Segment Start: Data for review

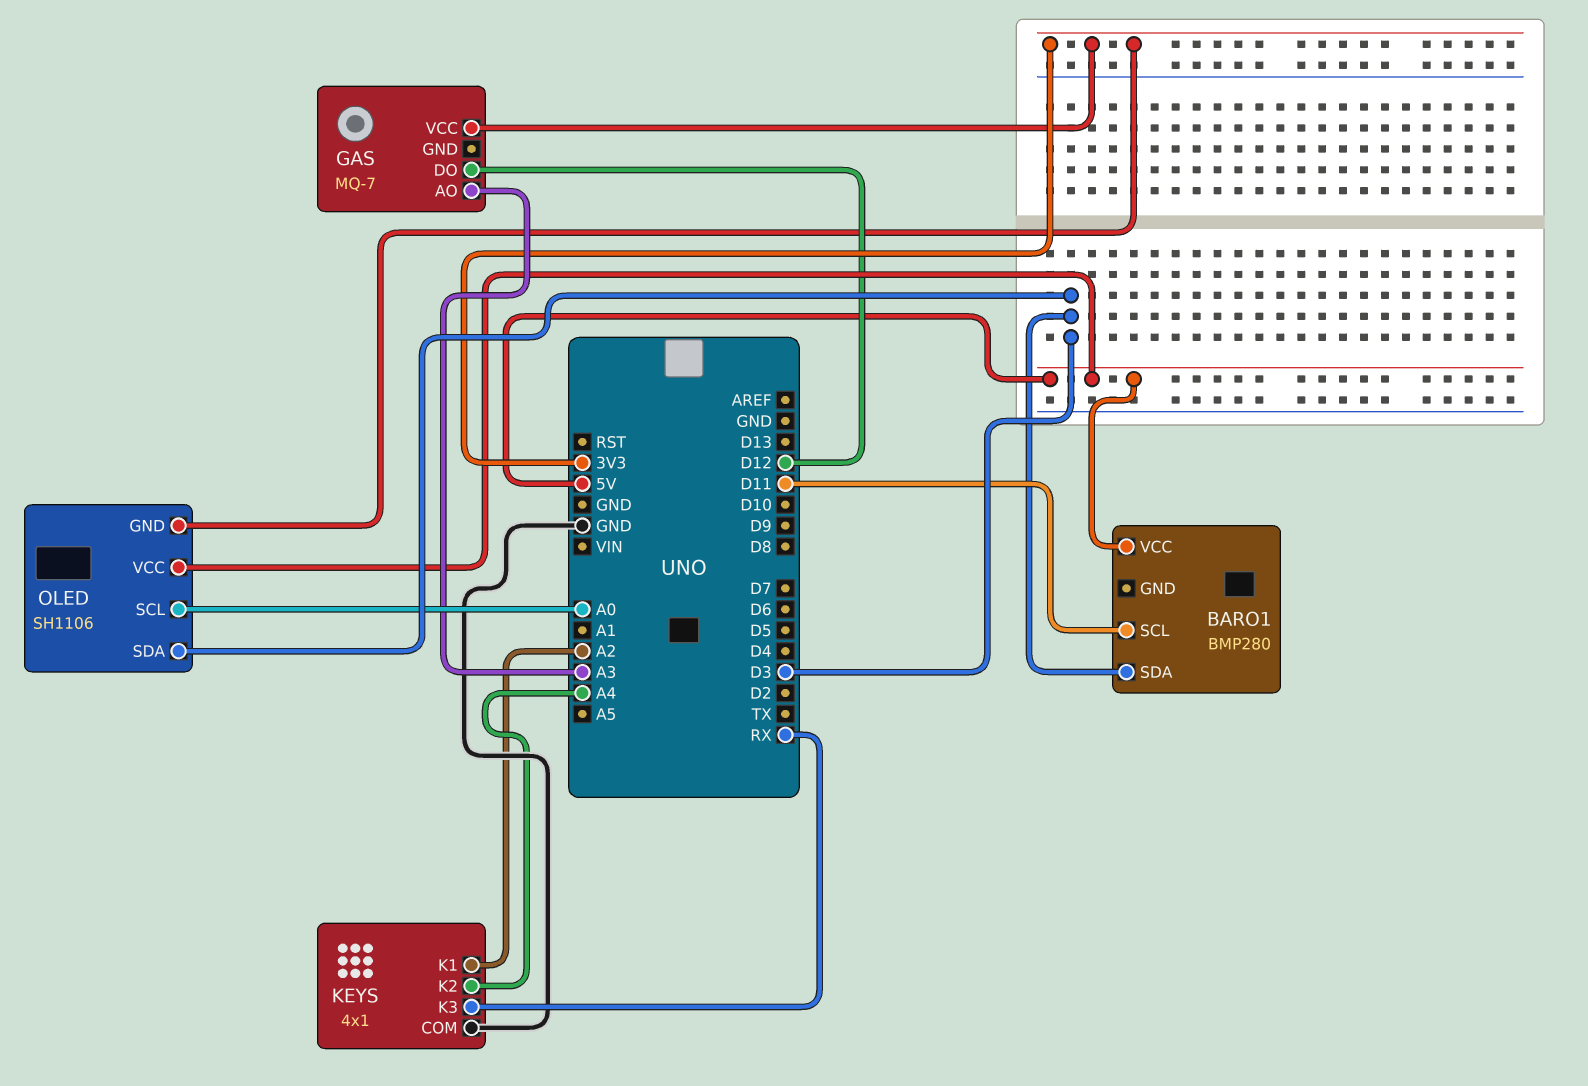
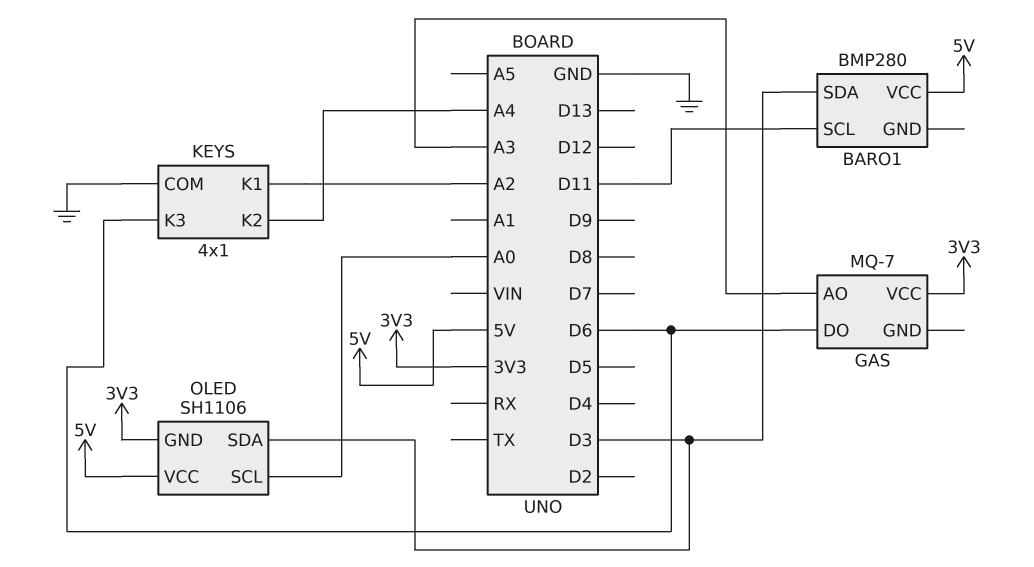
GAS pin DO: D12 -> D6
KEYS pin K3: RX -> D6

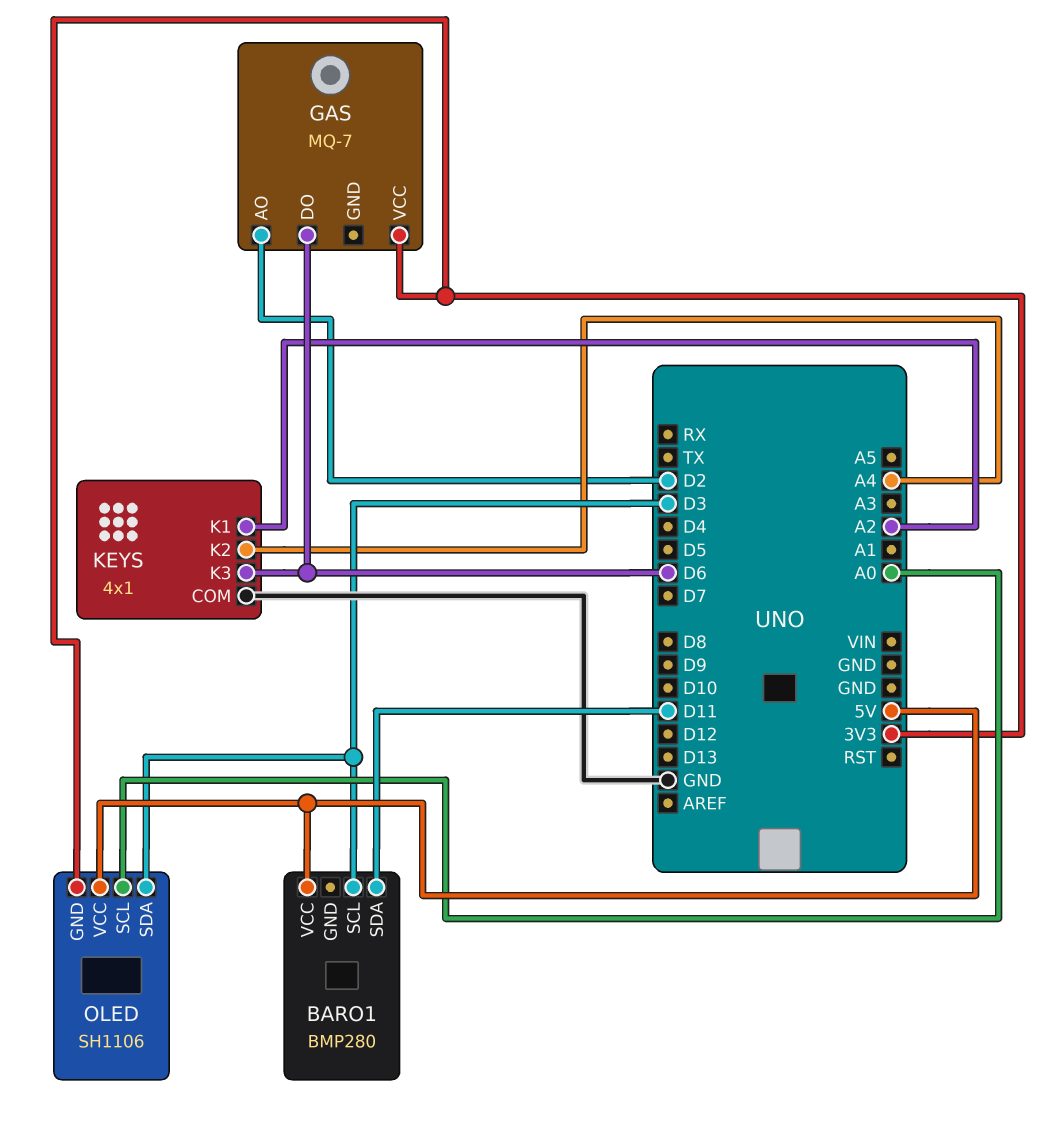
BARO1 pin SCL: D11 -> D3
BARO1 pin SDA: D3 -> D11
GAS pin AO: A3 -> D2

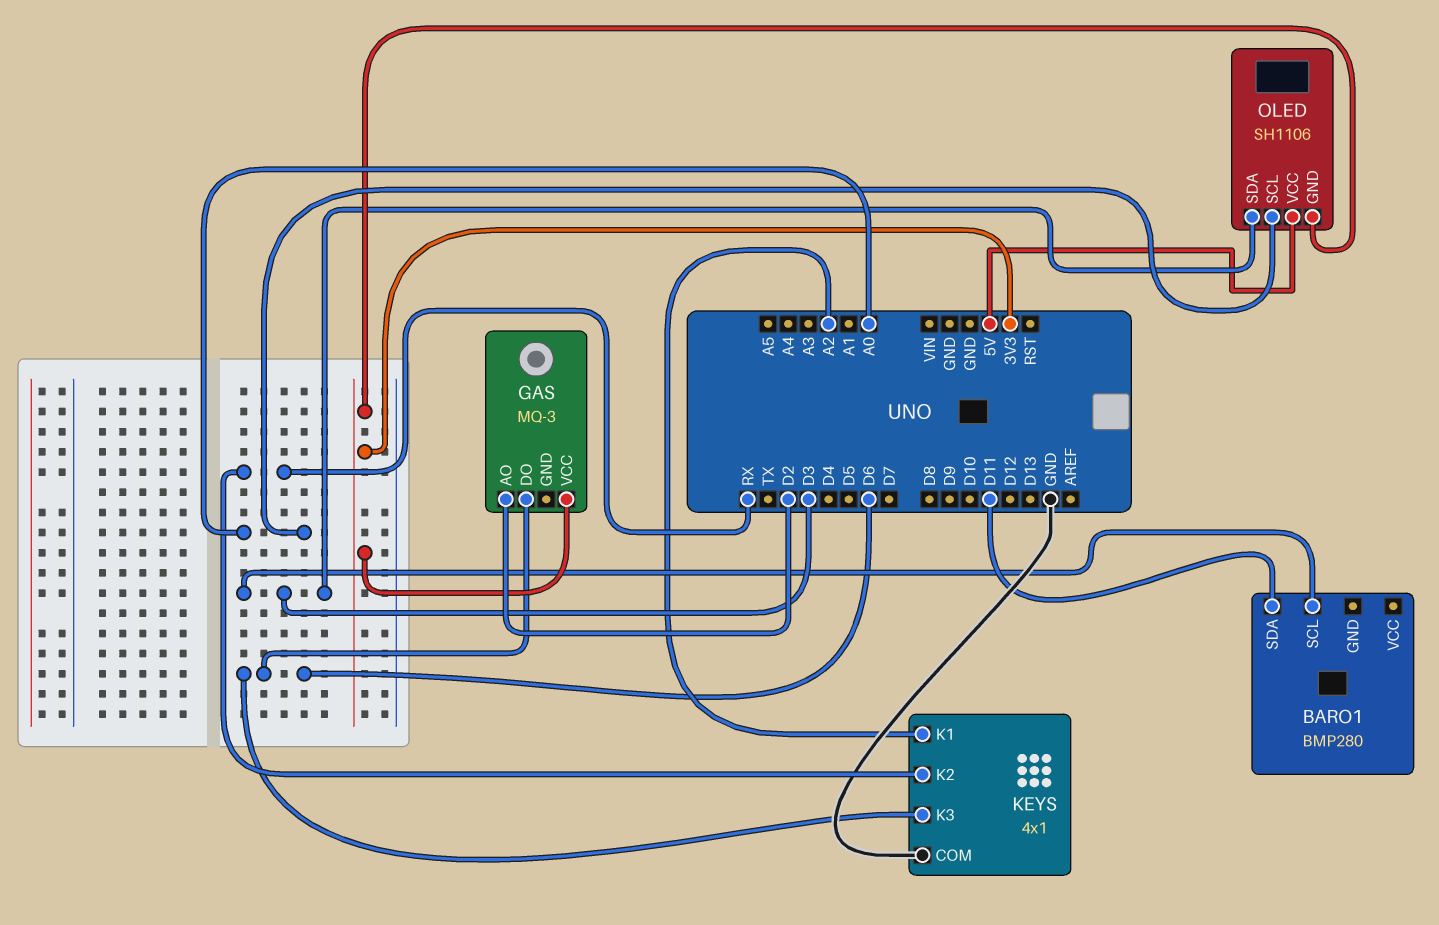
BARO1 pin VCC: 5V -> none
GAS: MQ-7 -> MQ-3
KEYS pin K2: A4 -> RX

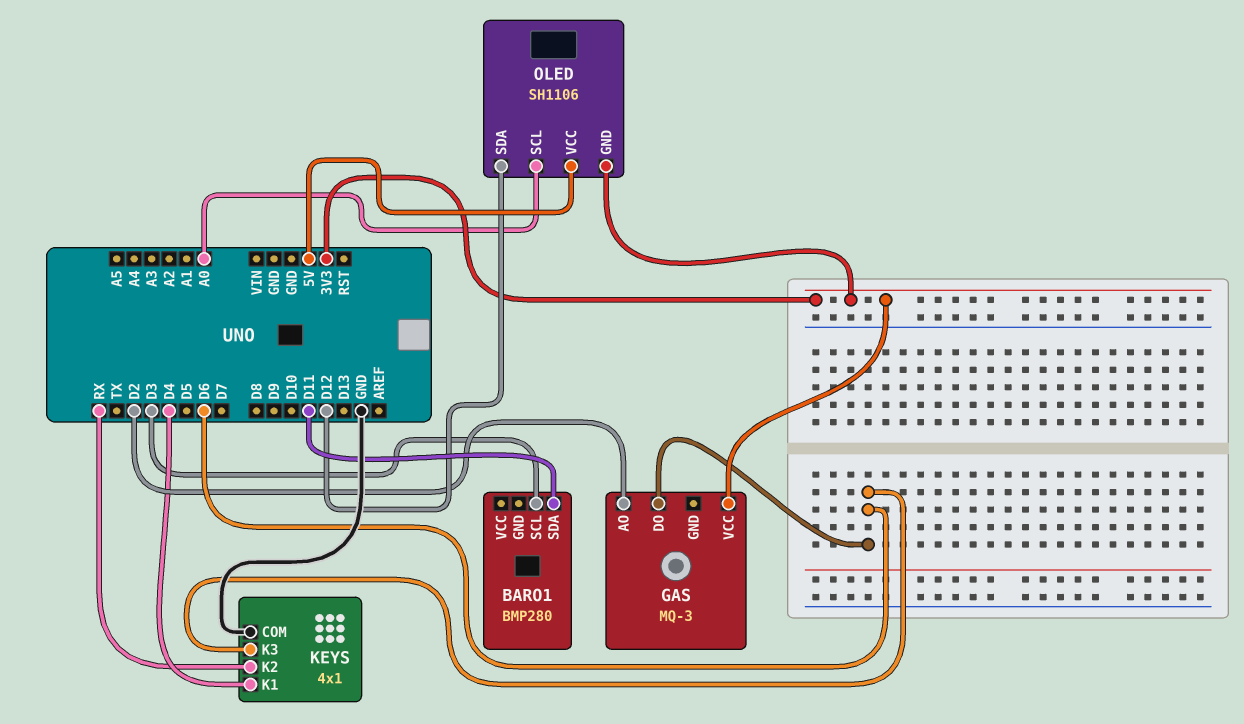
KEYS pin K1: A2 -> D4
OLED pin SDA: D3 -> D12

Segment End: Data for review

### What is required
Once the pictures are set aside, output all of the data above verbatim.

### Your solution
GAS pin DO: D12 -> D6
KEYS pin K3: RX -> D6

BARO1 pin SCL: D11 -> D3
BARO1 pin SDA: D3 -> D11
GAS pin AO: A3 -> D2

BARO1 pin VCC: 5V -> none
GAS: MQ-7 -> MQ-3
KEYS pin K2: A4 -> RX

KEYS pin K1: A2 -> D4
OLED pin SDA: D3 -> D12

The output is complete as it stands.